WHAT YOU ARE ASKED TO DO: Please set down, unchanged, each line from the one with "orange carton: 2 -> 1" to the final line of the data below, both included. Drop the pictures.

DATA PROVIDED:
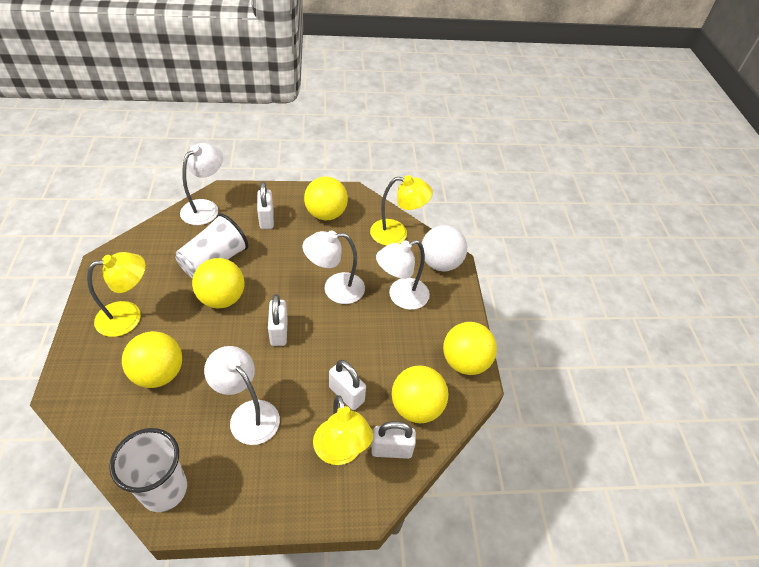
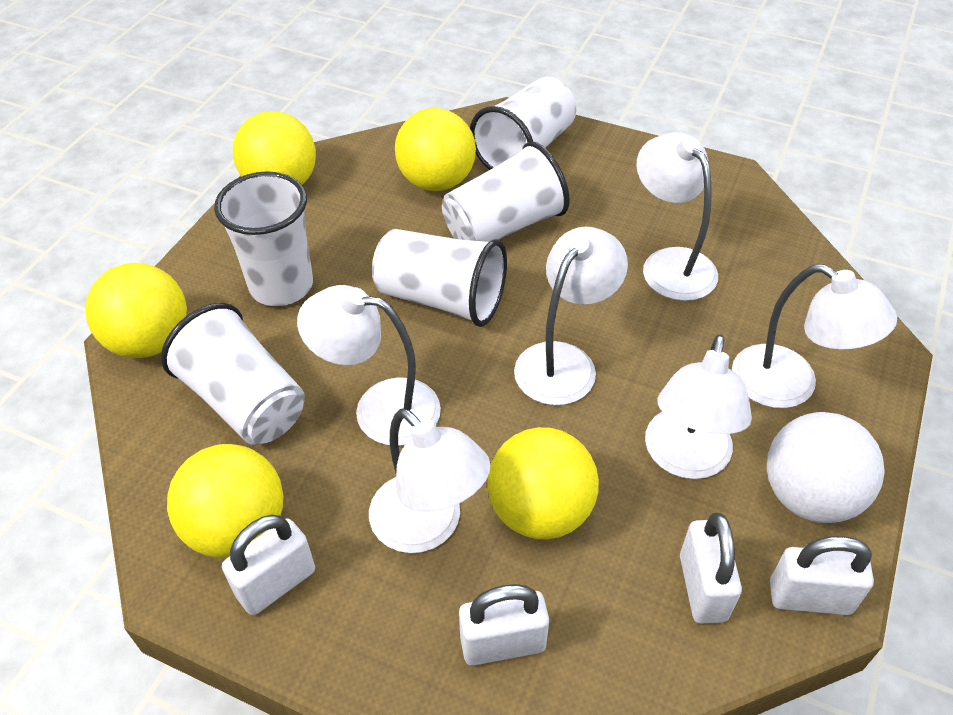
white cup: 2 -> 5
white lamp: 4 -> 6
yellow lamp: 3 -> 0

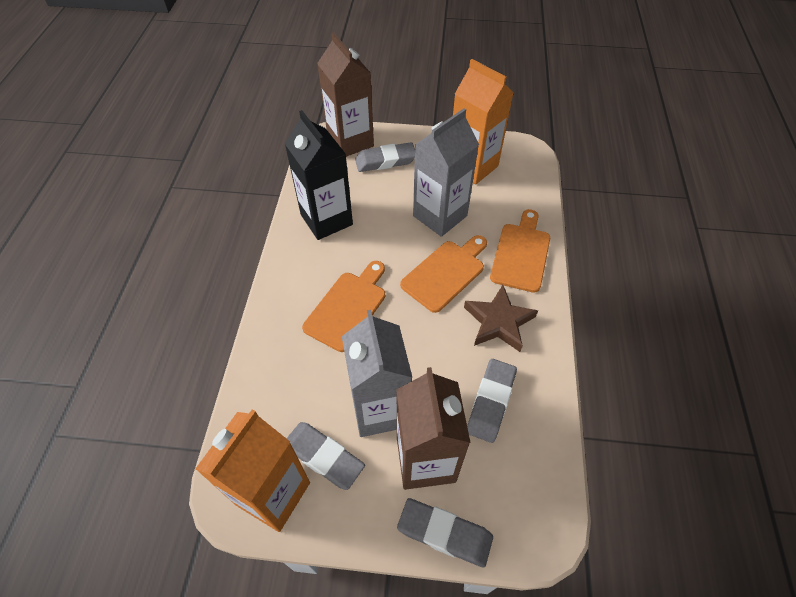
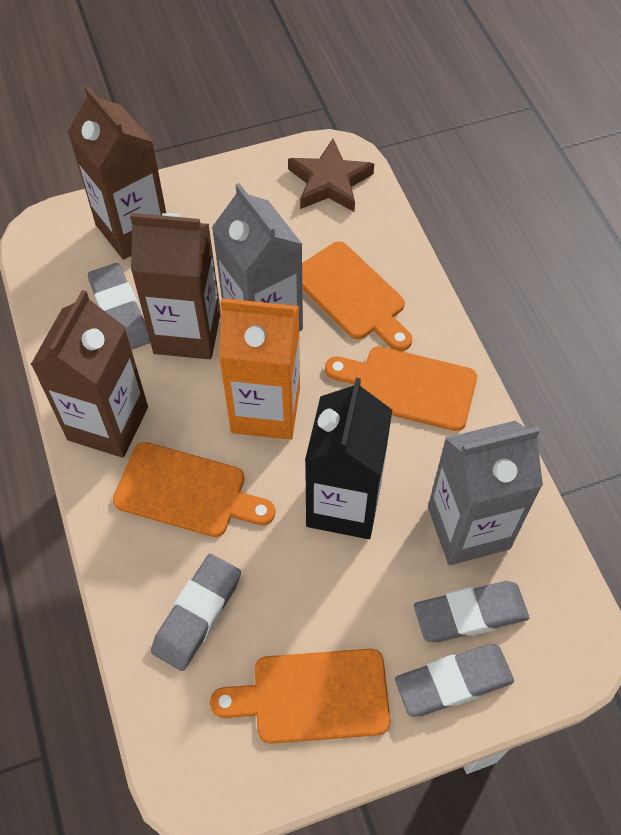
brown carton: 2 -> 3
orange carton: 2 -> 1
orange cutting board: 3 -> 4

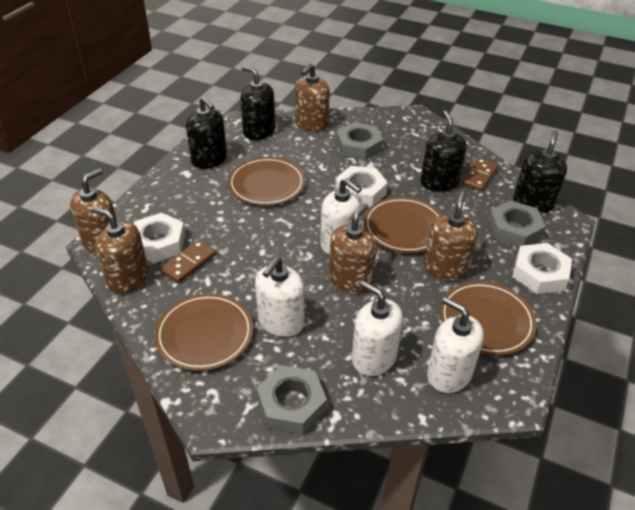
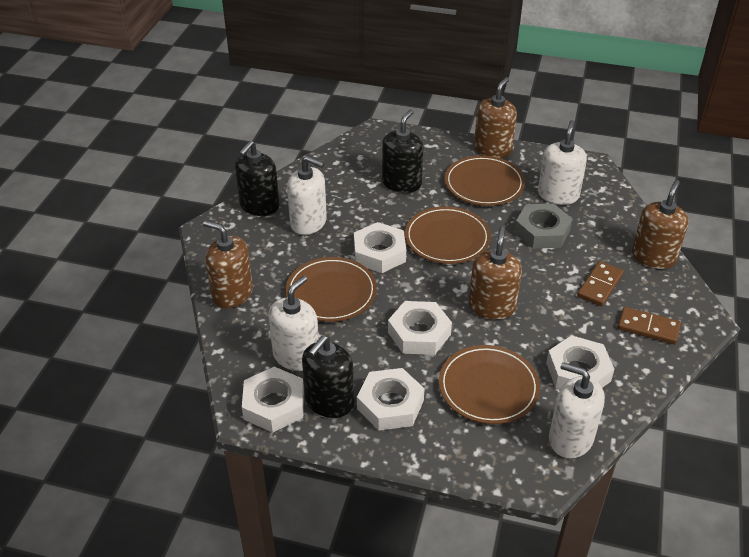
black soap dispenser: 4 -> 3
brown soap dispenser: 5 -> 4
grey nut: 3 -> 1
white nut: 3 -> 5

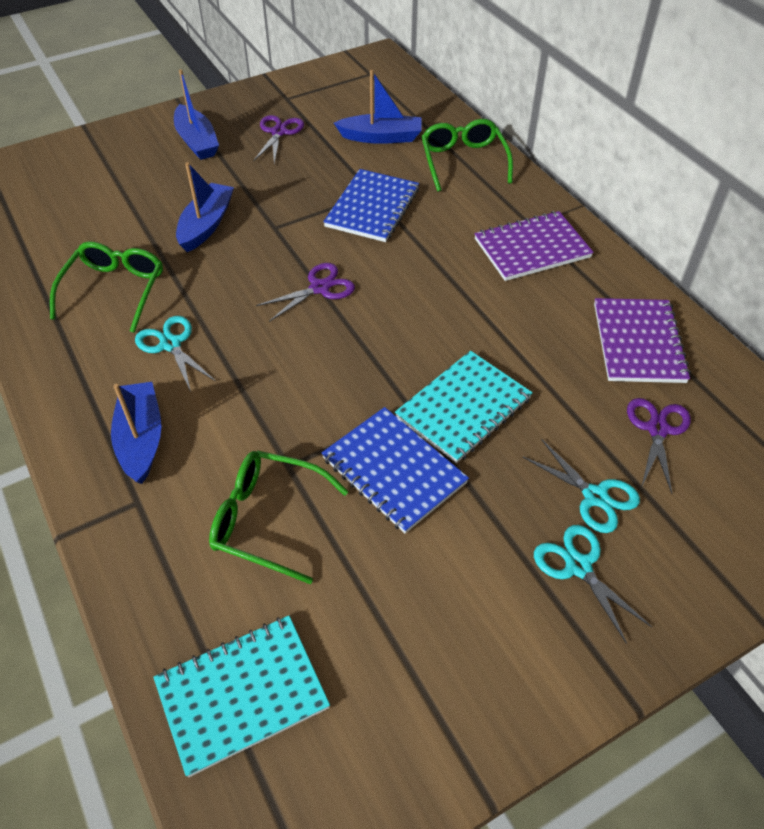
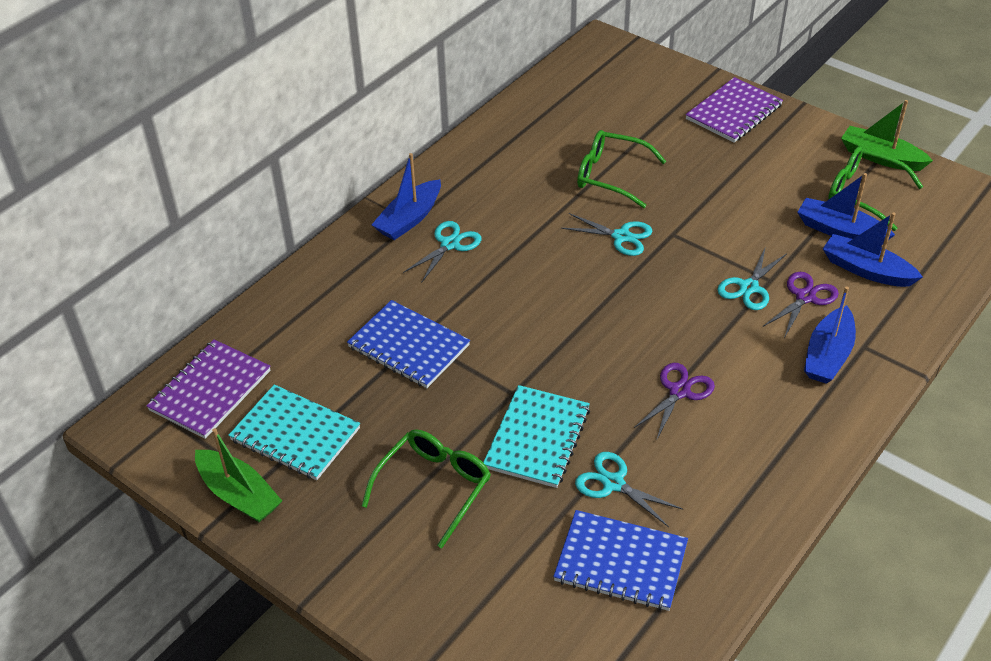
green boat: 0 -> 2
purple scissors: 3 -> 2
turquoise scissors: 3 -> 4

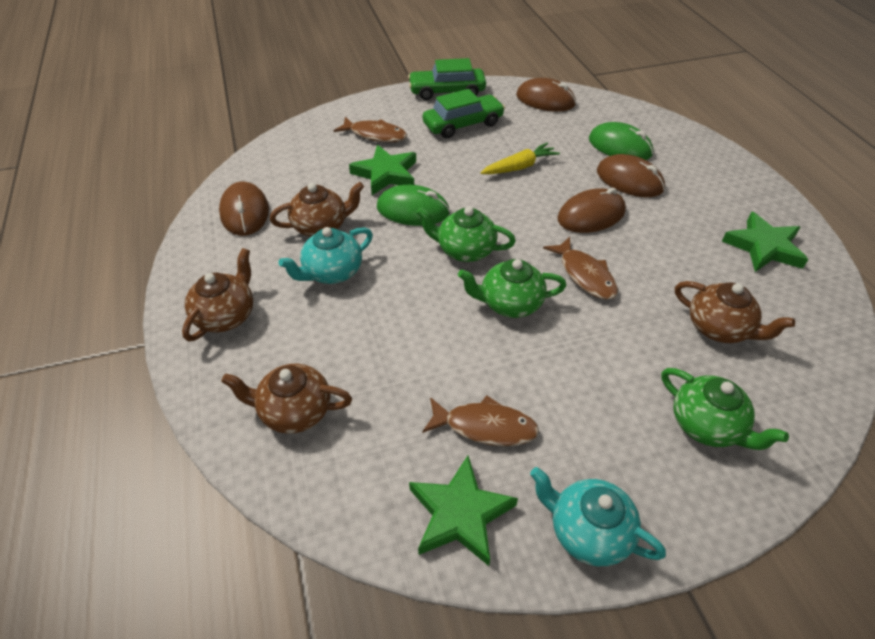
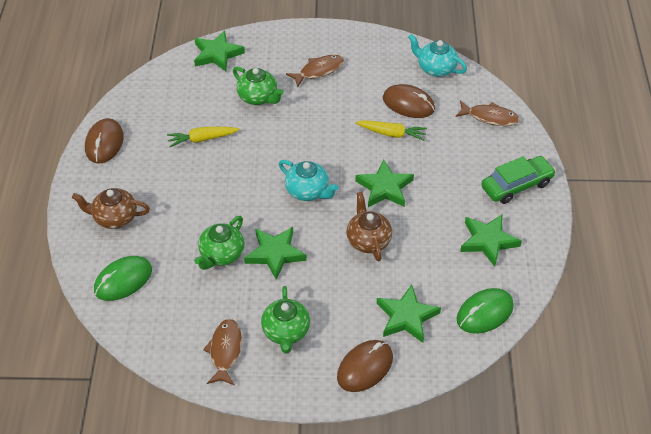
brown mouse: 4 -> 3
brown teapot: 4 -> 2
green car: 2 -> 1
green star: 3 -> 5
yellow carrot: 1 -> 2

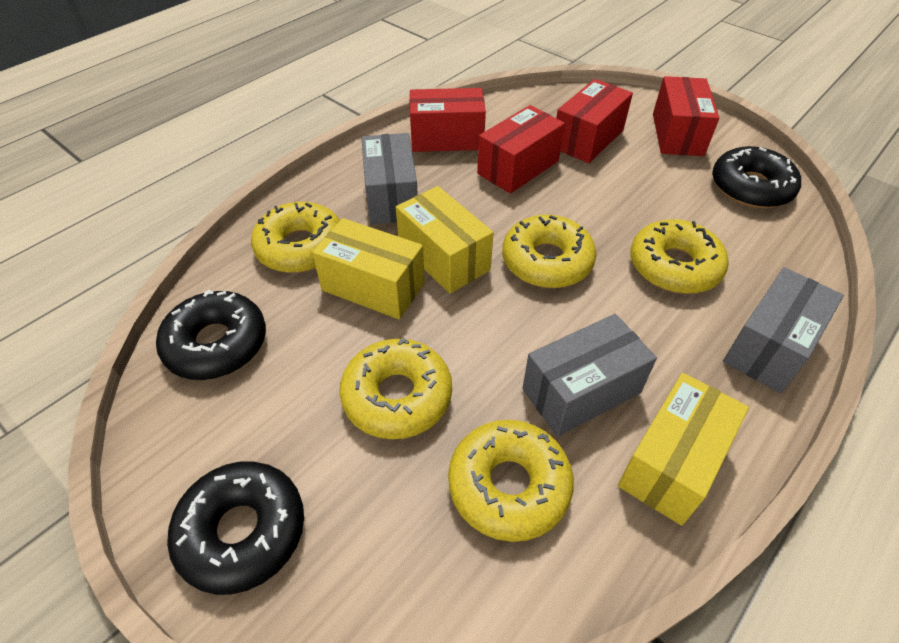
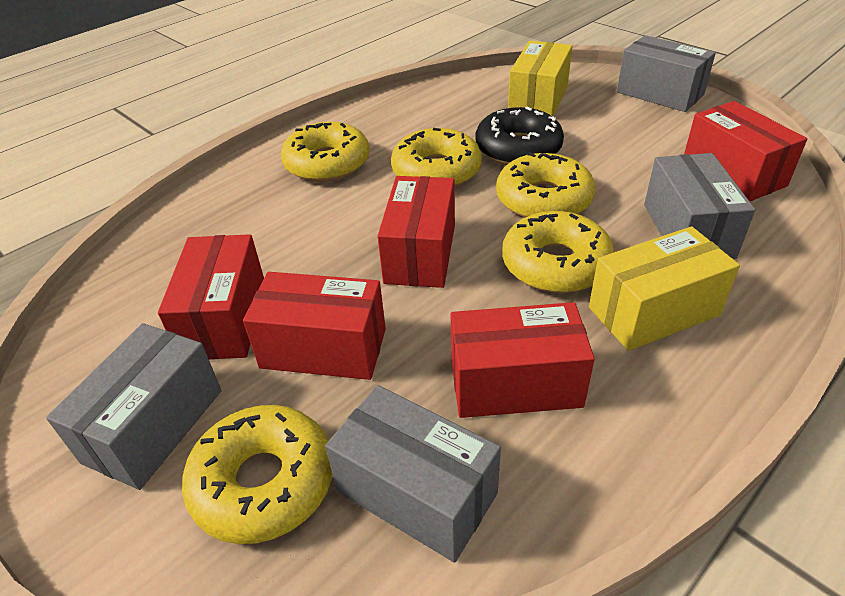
black donut: 3 -> 1
grey box: 3 -> 4
red box: 4 -> 5
yellow box: 3 -> 2

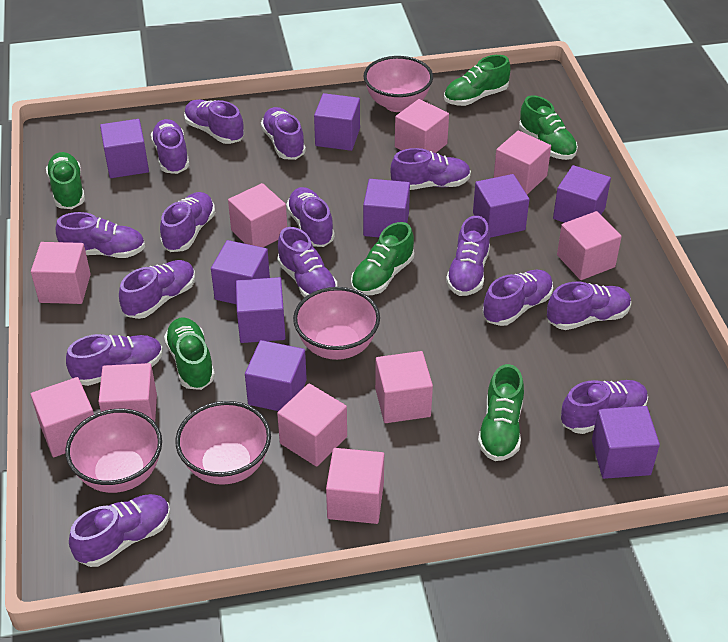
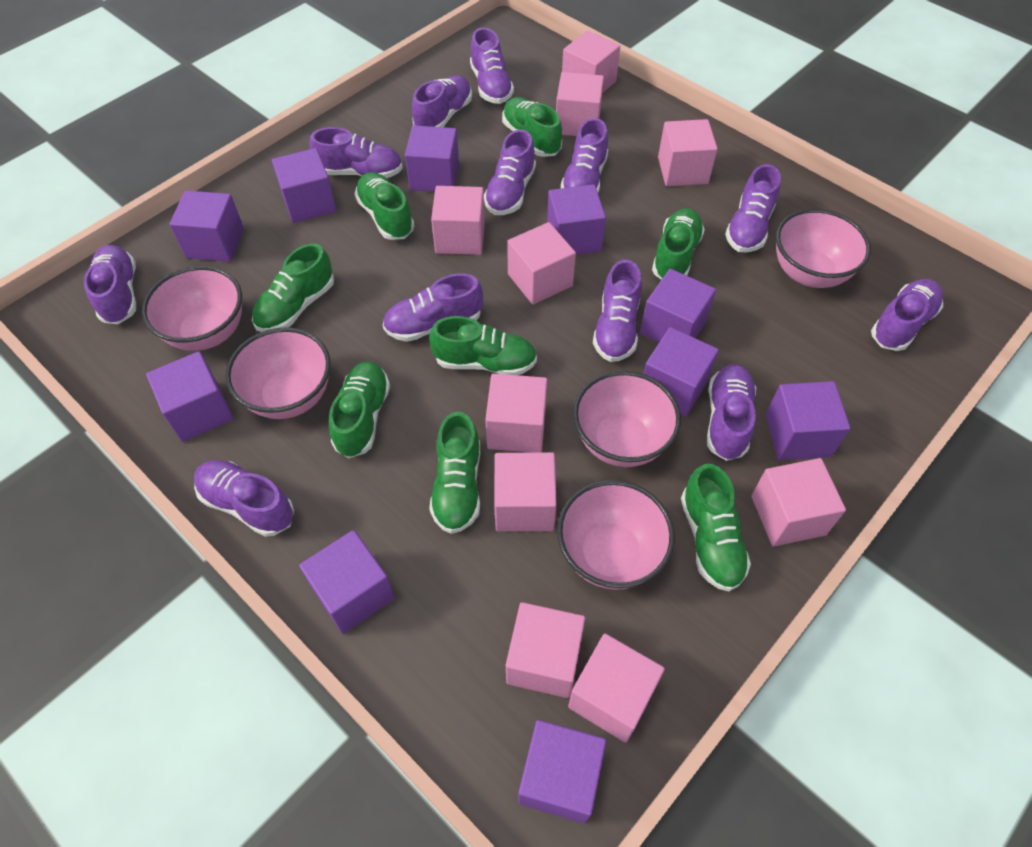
green shoe: 6 -> 8
pink bowl: 4 -> 5
purple cube: 9 -> 10
purple shoe: 15 -> 12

REPLY TO THE EXERCISE:
orange carton: 2 -> 1
orange cutting board: 3 -> 4

black soap dispenser: 4 -> 3
brown soap dispenser: 5 -> 4
grey nut: 3 -> 1
white nut: 3 -> 5

green boat: 0 -> 2
purple scissors: 3 -> 2
turquoise scissors: 3 -> 4

brown mouse: 4 -> 3
brown teapot: 4 -> 2
green car: 2 -> 1
green star: 3 -> 5
yellow carrot: 1 -> 2

black donut: 3 -> 1
grey box: 3 -> 4
red box: 4 -> 5
yellow box: 3 -> 2

green shoe: 6 -> 8
pink bowl: 4 -> 5
purple cube: 9 -> 10
purple shoe: 15 -> 12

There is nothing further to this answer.